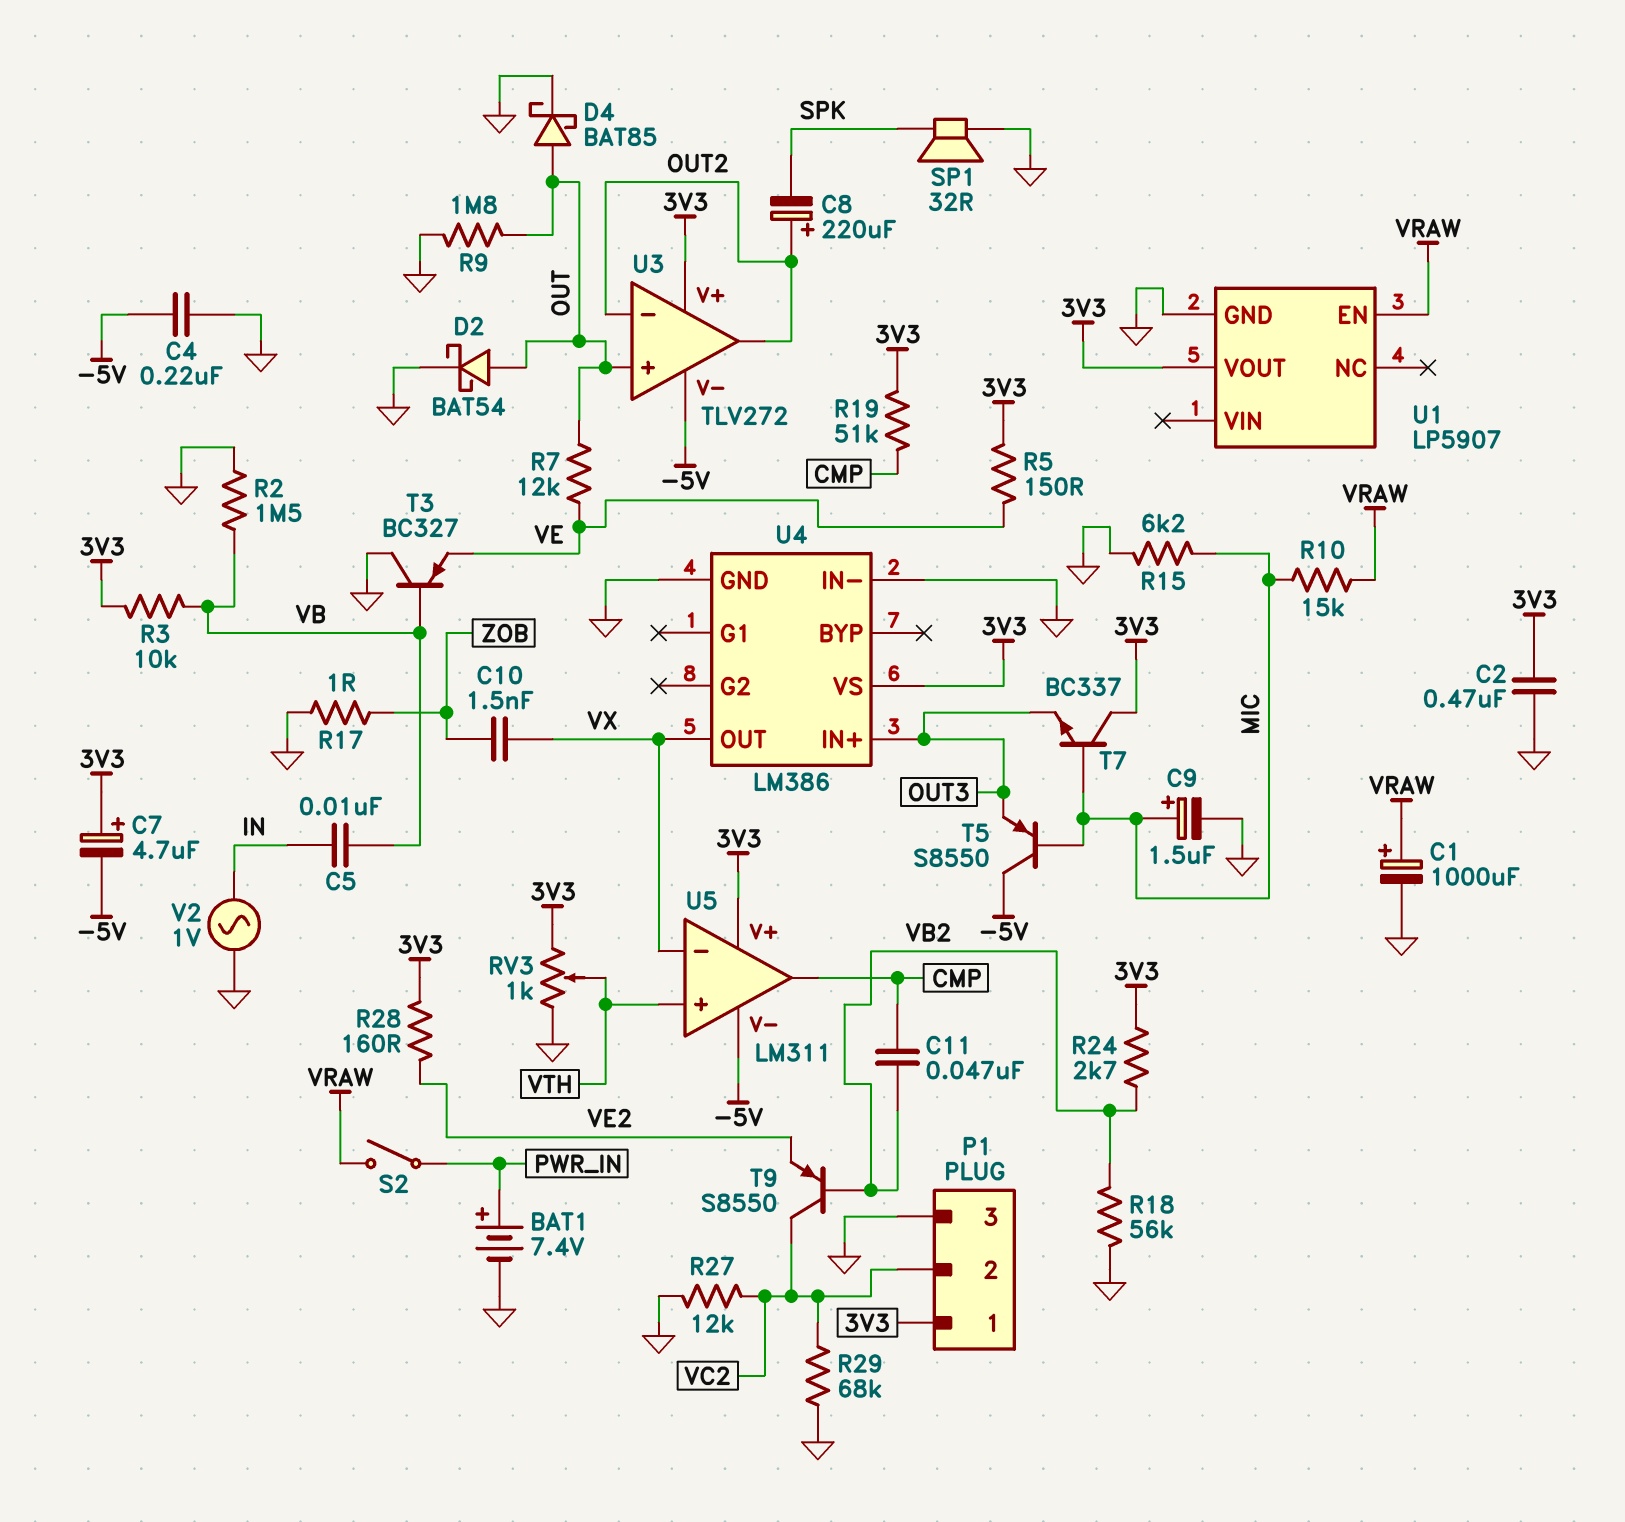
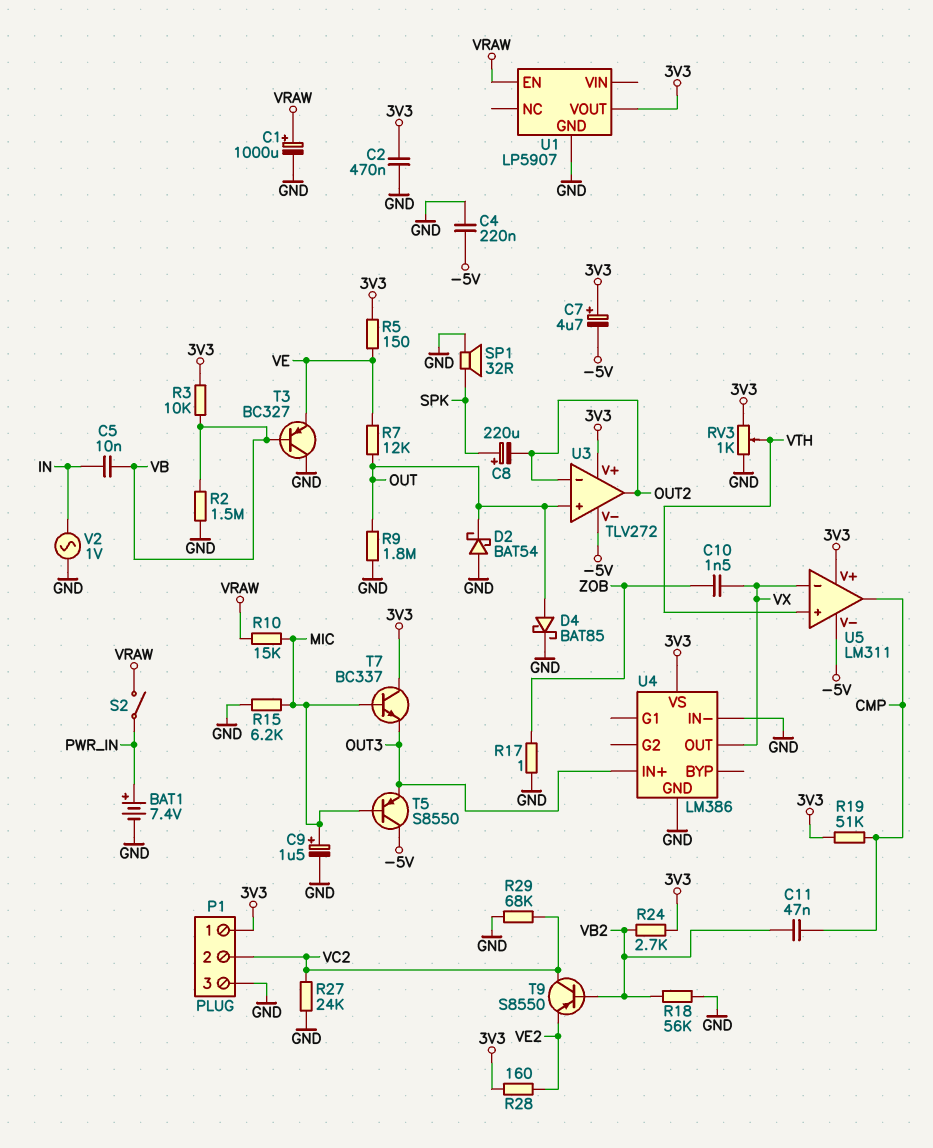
C8: 220uF (plus OUT2, minus SPK) -> 220uF (plus SPK, minus OUT2)
D2: schottky BAT54 (A OUT, K GND) -> schottky BAT54 (A GND, K OUT)
R27: 12k (GND, VC2) -> 24k (GND, VC2)

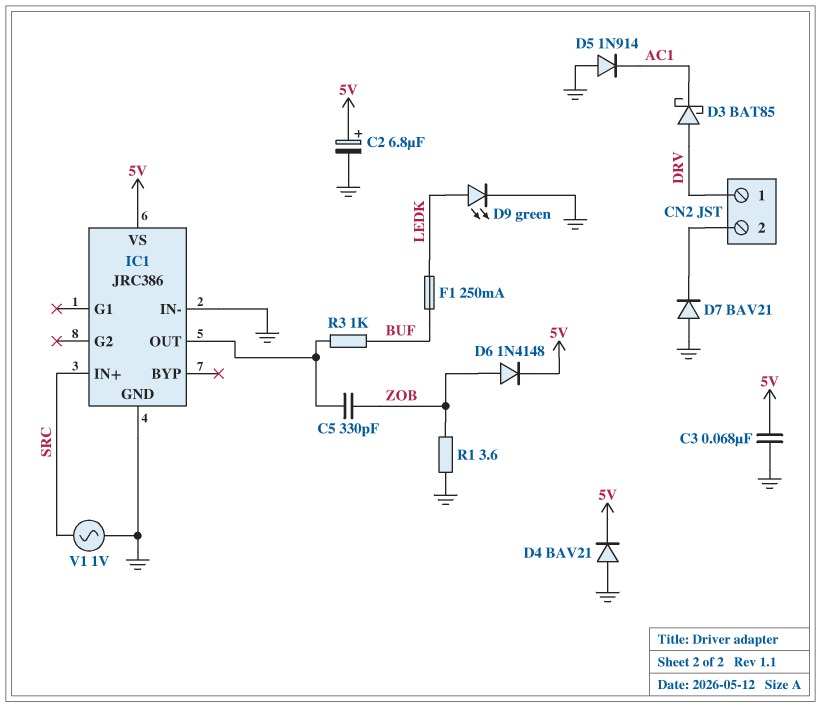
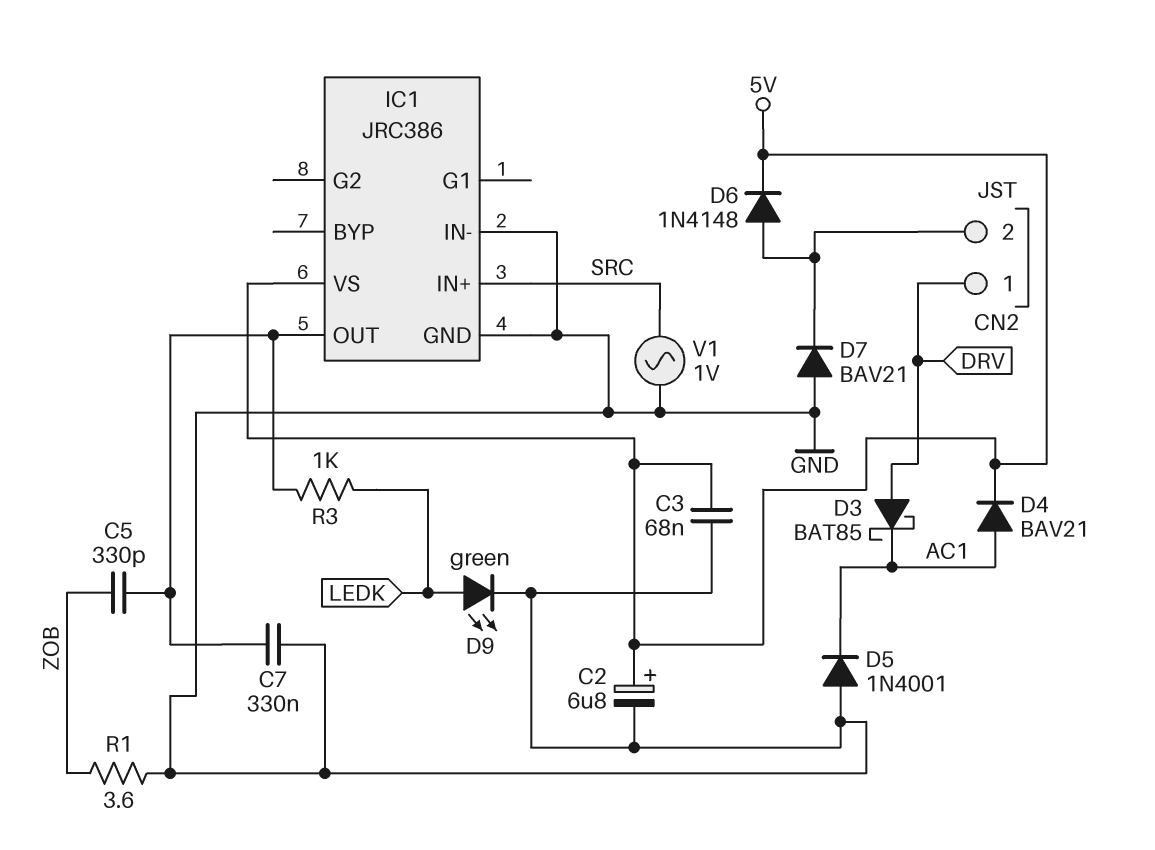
C7: none -> 330nF (GND, IC1/OUT)
D4: diode BAV21 (A GND, K 5V) -> diode BAV21 (A AC1, K 5V)
D5: diode 1N914 (A GND, K AC1) -> diode 1N4001 (A GND, K AC1)
D6: diode 1N4148 (A ZOB, K 5V) -> diode 1N4148 (A CN2/2, K 5V)
F1: 250mA (BUF, LEDK) -> none
R3: 1k (BUF, IC1/OUT) -> 1k (IC1/OUT, LEDK)

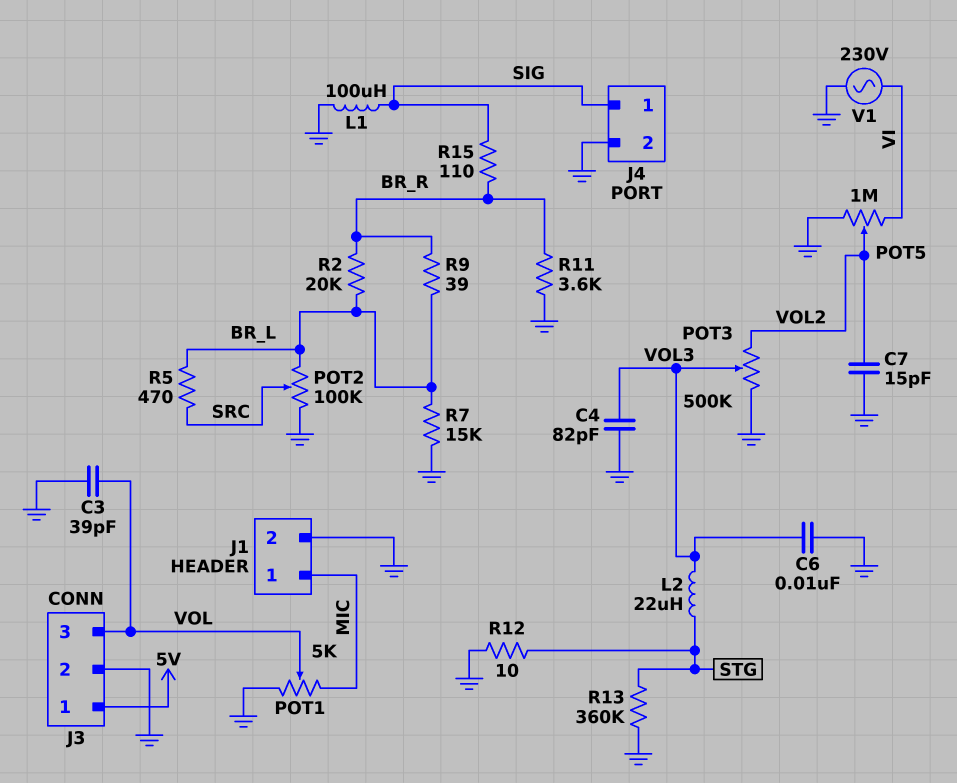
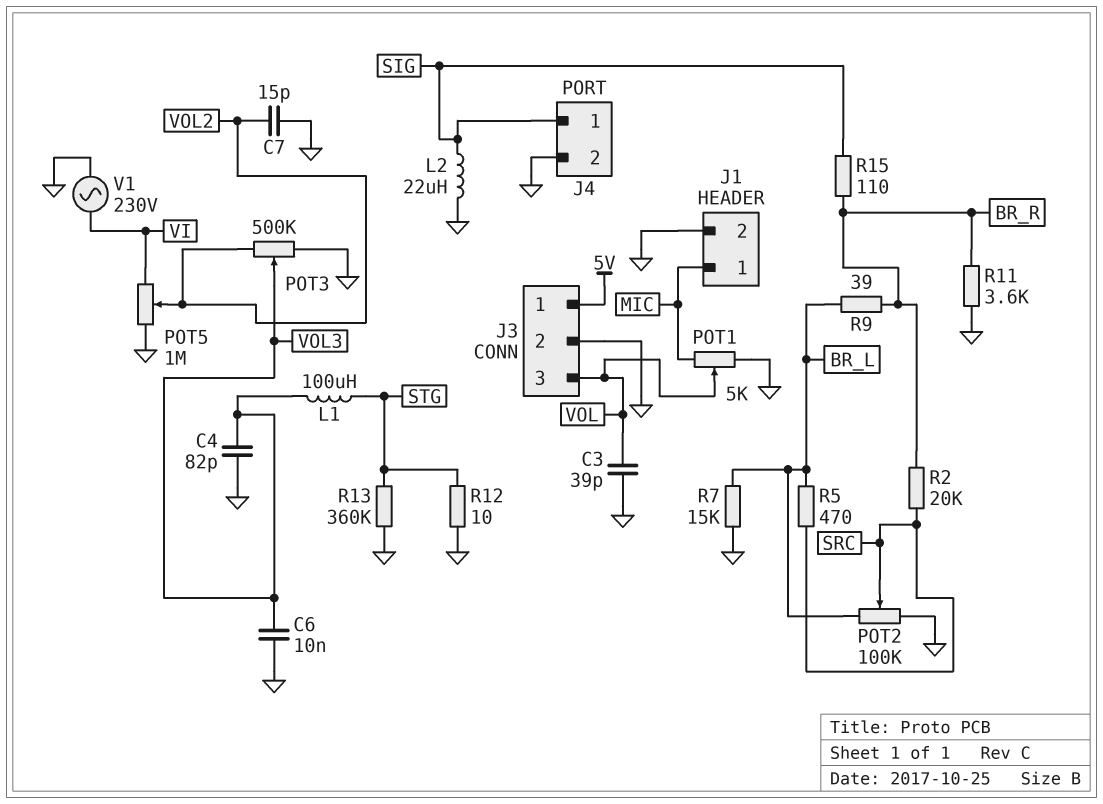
L1: 100uH (GND, SIG) -> 100uH (STG, VOL3)
L2: 22uH (STG, VOL3) -> 22uH (GND, SIG)
R2: 20k (BR_L, BR_R) -> 20k (BR_R, SRC)

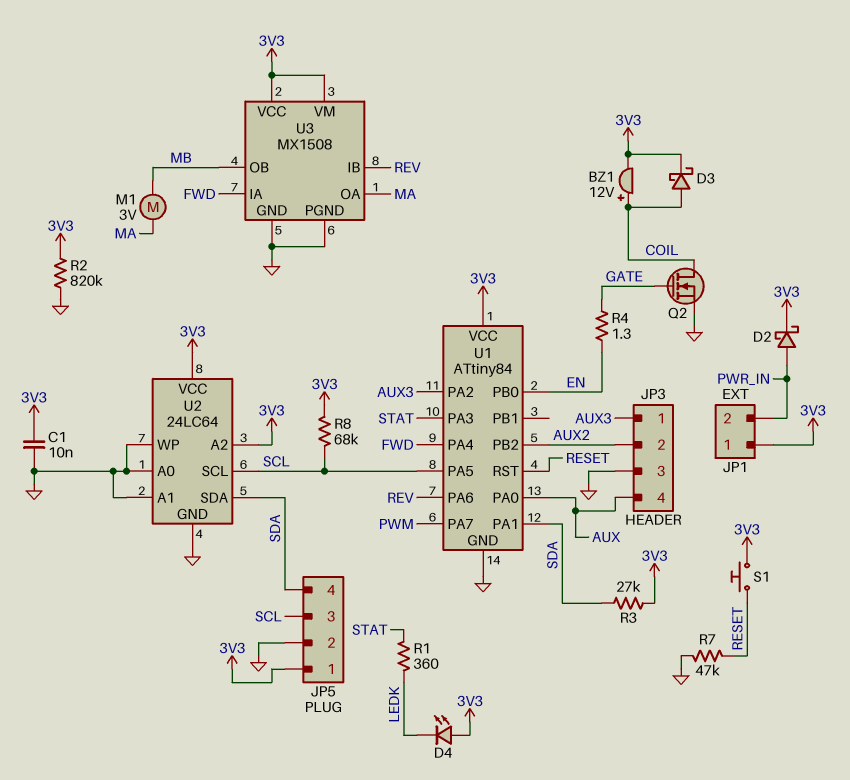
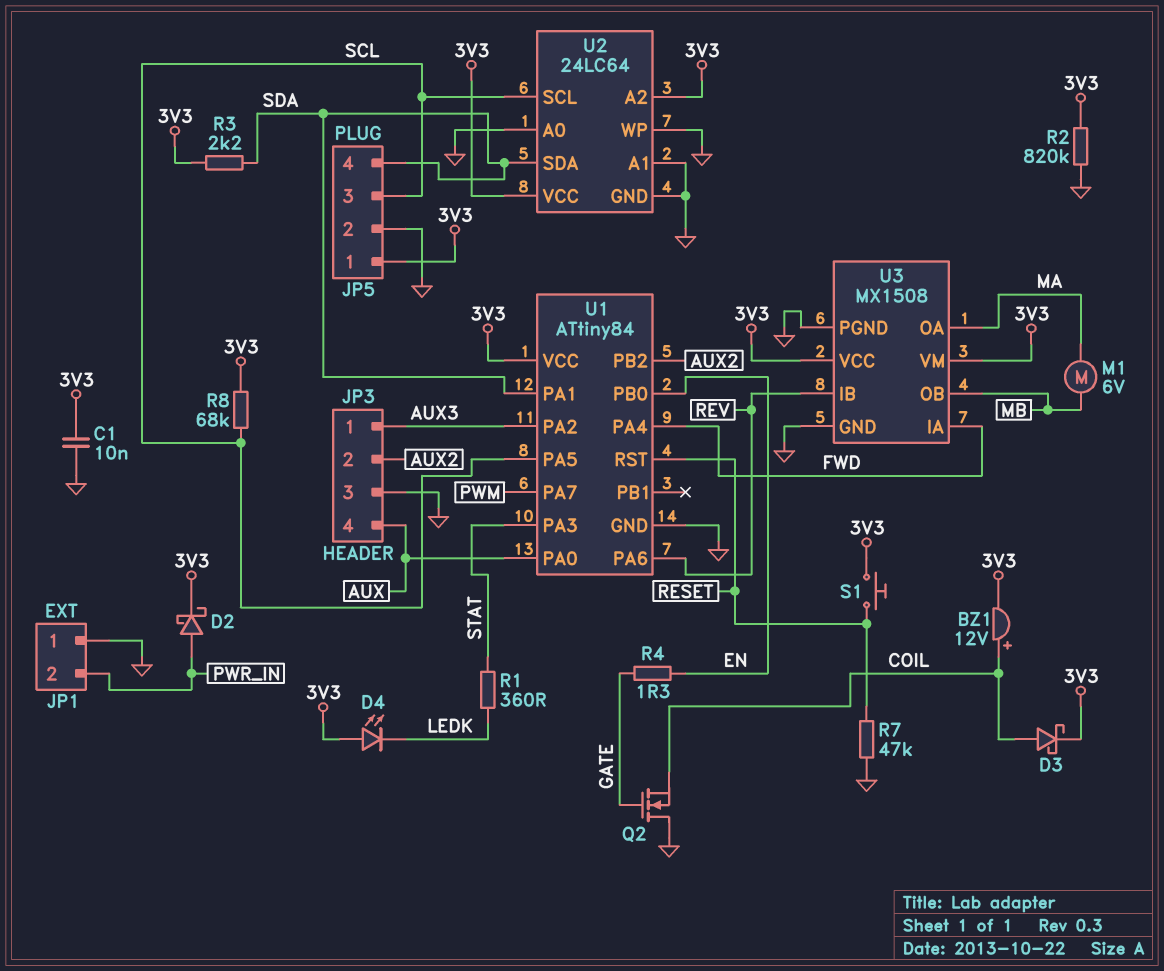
JP1 pin 1: 3V3 -> GND
M1: motor 3V (MA, MB) -> motor 6V (MA, MB)
Q2: NMOS (G GATE, D COIL, S GND) -> NMOS (G GATE, D GND, S COIL)
R3: 27k (3V3, SDA) -> 2.2k (3V3, SDA)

--*--

EXERCISE GOAL: Beginning with the line containing "F1: 250mA (BUF, LEDK) -> none" and ending with the last line of the material, output each line exactly; do not include pictures.

OUTPUT OF THE EXERCISE:
F1: 250mA (BUF, LEDK) -> none
R3: 1k (BUF, IC1/OUT) -> 1k (IC1/OUT, LEDK)

L1: 100uH (GND, SIG) -> 100uH (STG, VOL3)
L2: 22uH (STG, VOL3) -> 22uH (GND, SIG)
R2: 20k (BR_L, BR_R) -> 20k (BR_R, SRC)

JP1 pin 1: 3V3 -> GND
M1: motor 3V (MA, MB) -> motor 6V (MA, MB)
Q2: NMOS (G GATE, D COIL, S GND) -> NMOS (G GATE, D GND, S COIL)
R3: 27k (3V3, SDA) -> 2.2k (3V3, SDA)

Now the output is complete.